[TASK DATA]:
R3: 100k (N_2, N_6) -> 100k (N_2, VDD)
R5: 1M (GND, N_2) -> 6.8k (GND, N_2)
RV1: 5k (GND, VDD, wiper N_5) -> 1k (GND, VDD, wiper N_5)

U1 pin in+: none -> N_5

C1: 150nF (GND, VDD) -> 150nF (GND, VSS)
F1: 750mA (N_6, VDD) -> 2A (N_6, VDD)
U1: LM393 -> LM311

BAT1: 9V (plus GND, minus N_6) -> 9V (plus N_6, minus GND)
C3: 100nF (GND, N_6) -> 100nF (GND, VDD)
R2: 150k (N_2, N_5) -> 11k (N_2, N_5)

* * *

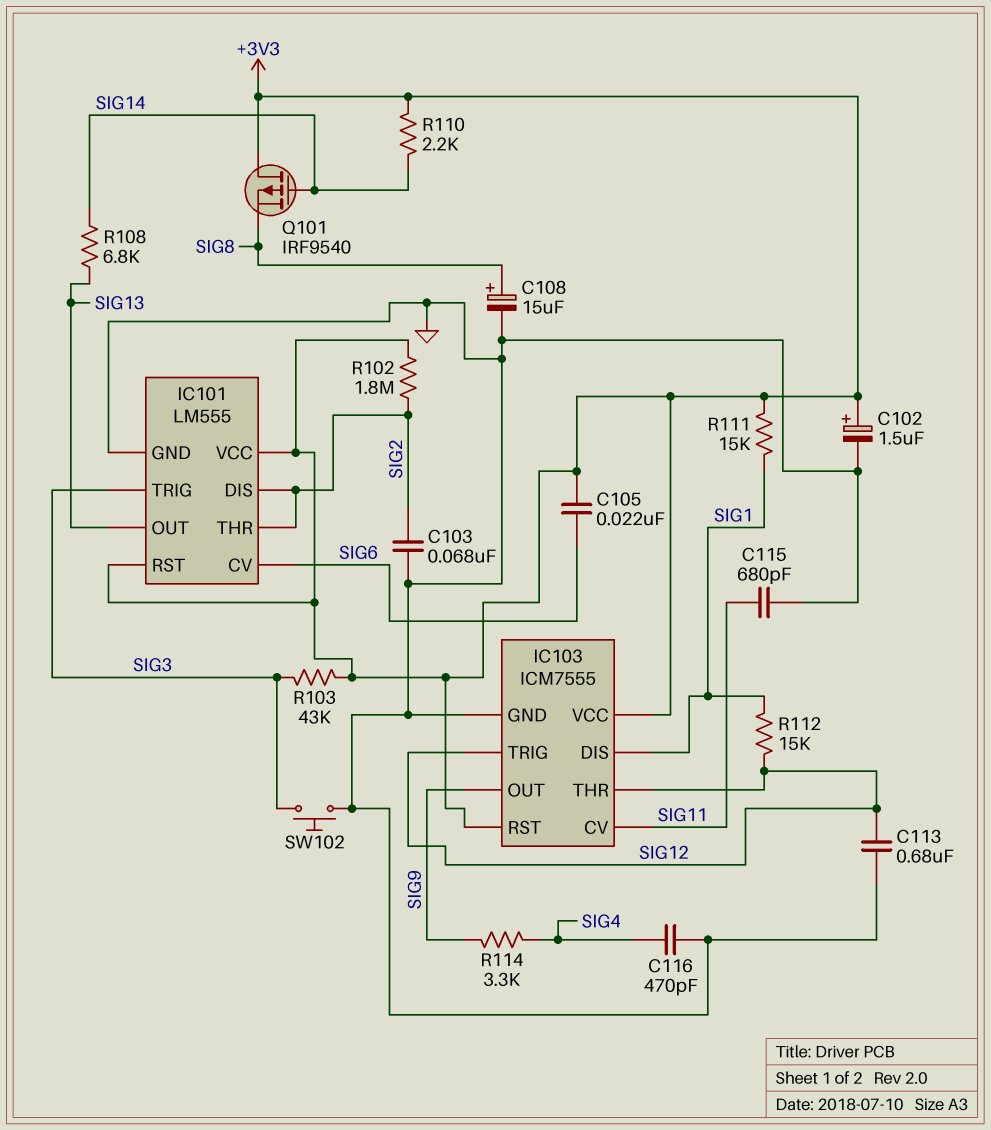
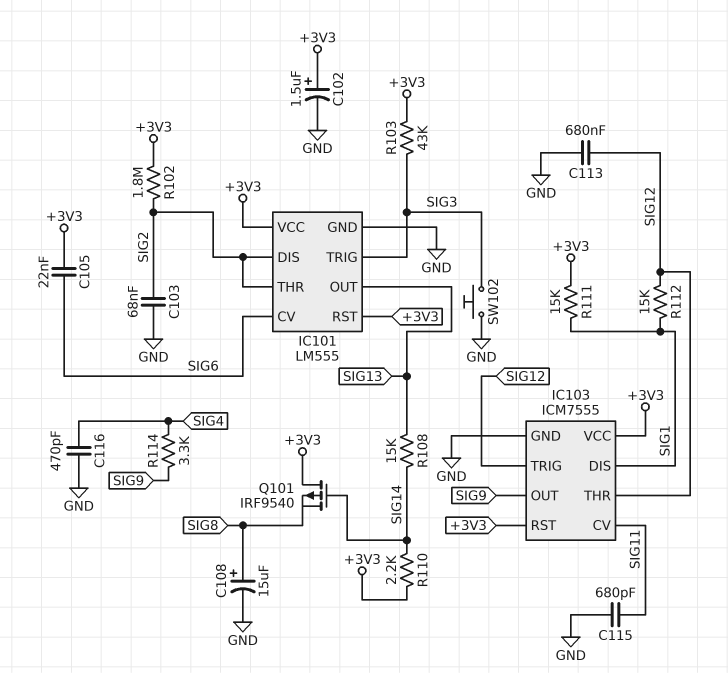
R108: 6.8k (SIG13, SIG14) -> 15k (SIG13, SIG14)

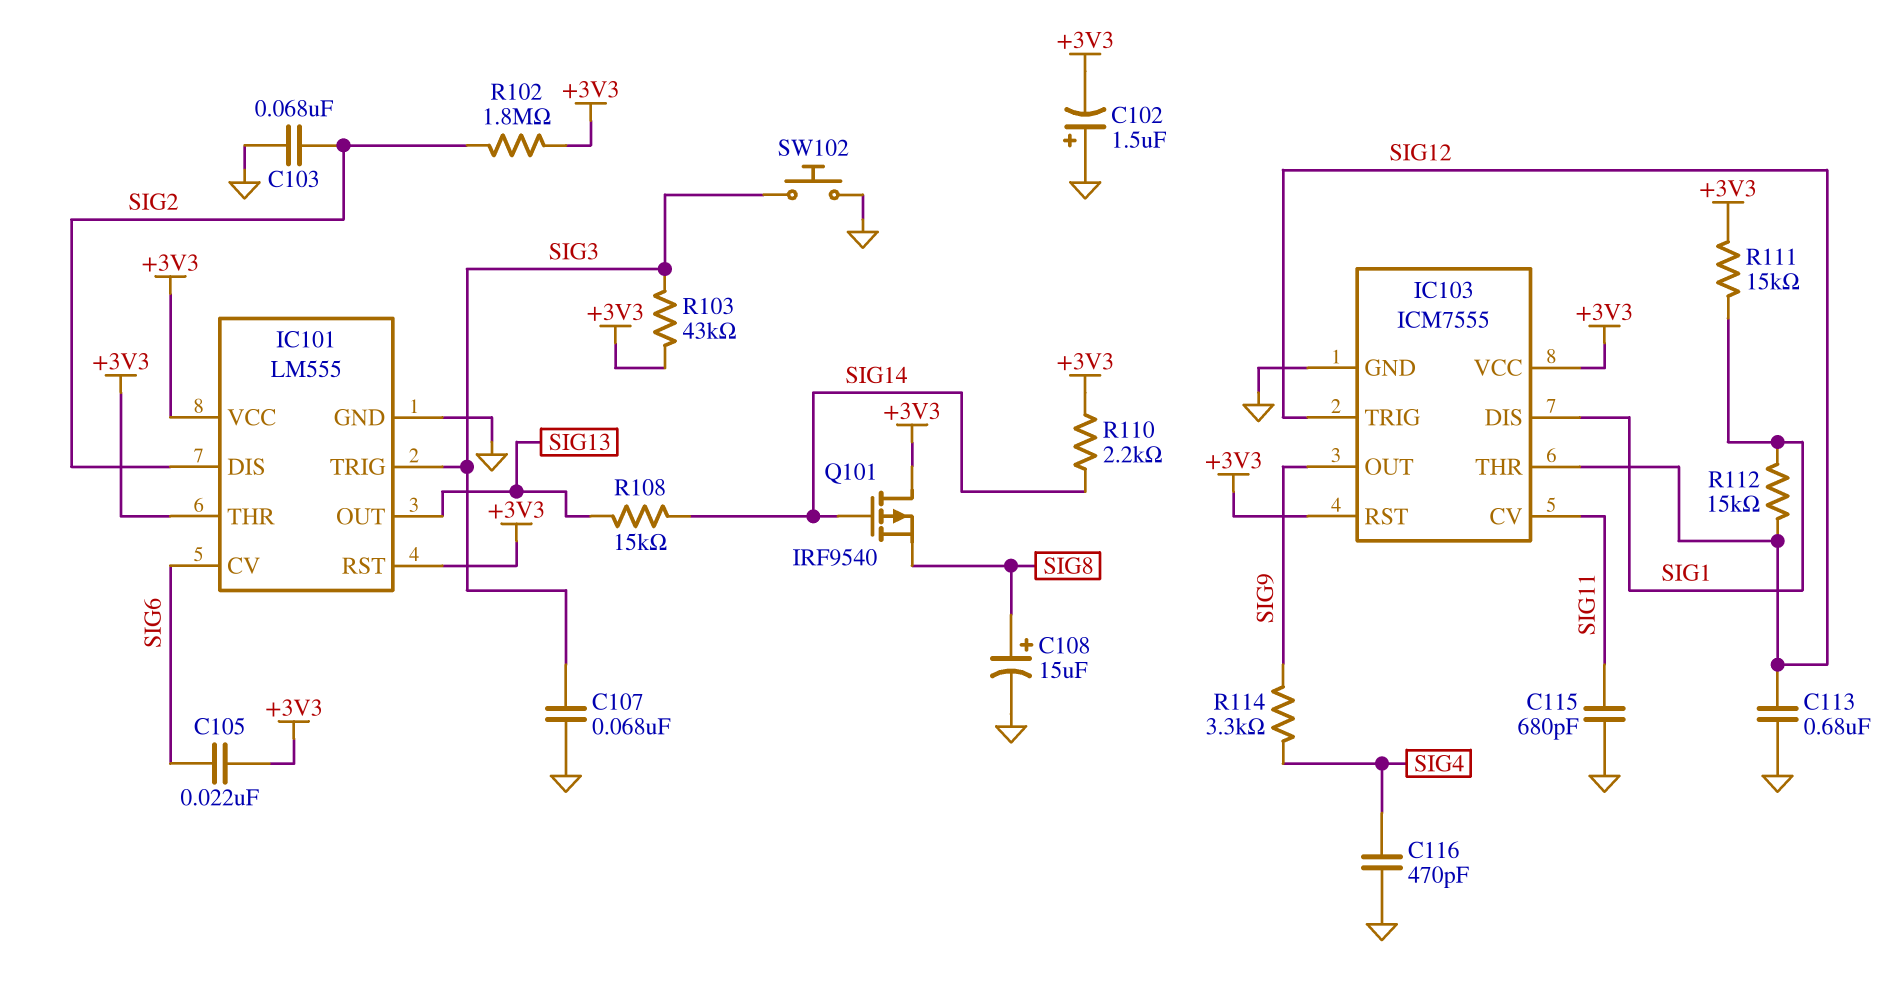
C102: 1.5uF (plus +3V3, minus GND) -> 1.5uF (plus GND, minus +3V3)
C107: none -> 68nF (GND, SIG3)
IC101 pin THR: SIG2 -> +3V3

[WHAT YOU SHOULD DO]: Scan the entries above for the word "none" and collect each line holding it.

[RESULT OF THE EXERCISE]:
U1 pin in+: none -> N_5
C107: none -> 68nF (GND, SIG3)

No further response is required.